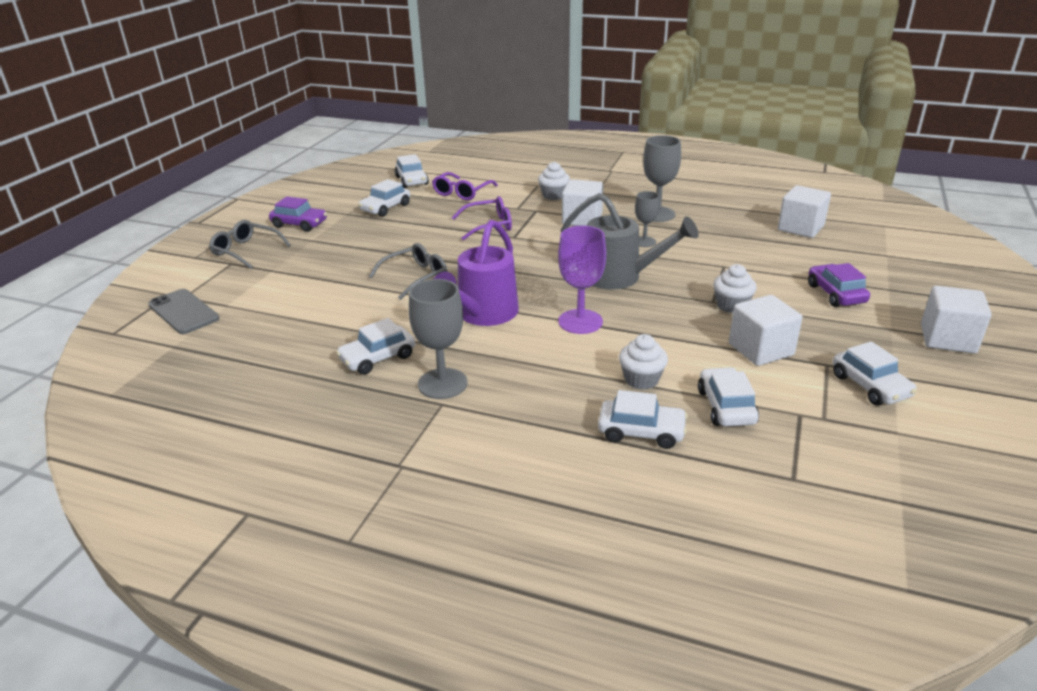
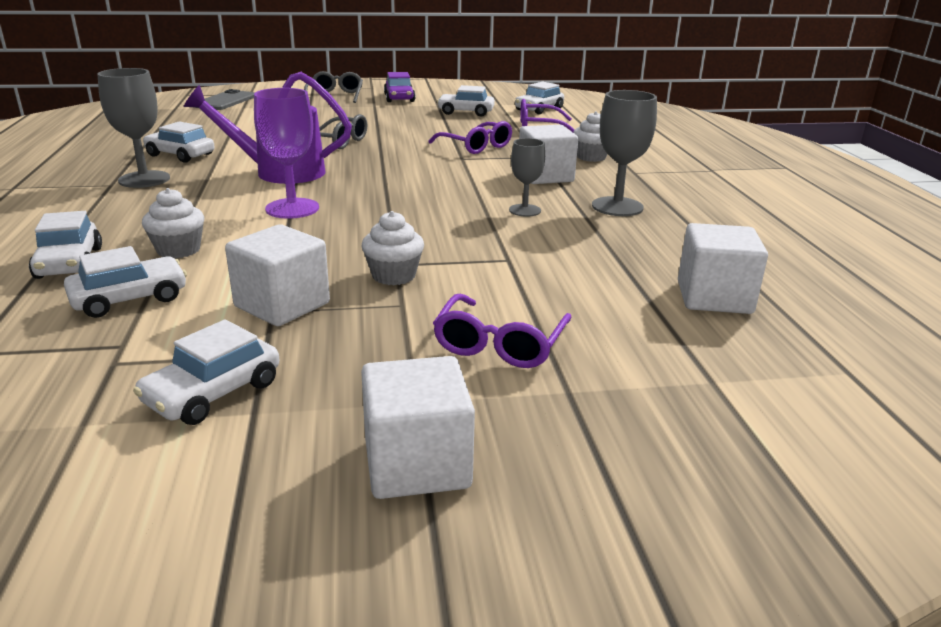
camera: 60 degrees right, 5 degrees down
grey watering can [561,193,699,290] -> none
purple car [808,263,870,307] -> purple glasses [433,294,572,368]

** Goal of the exercise **
A verbatim copy of the material, pictures excluded, is what must be produced.

** The completed task **
camera: 60 degrees right, 5 degrees down
grey watering can [561,193,699,290] -> none
purple car [808,263,870,307] -> purple glasses [433,294,572,368]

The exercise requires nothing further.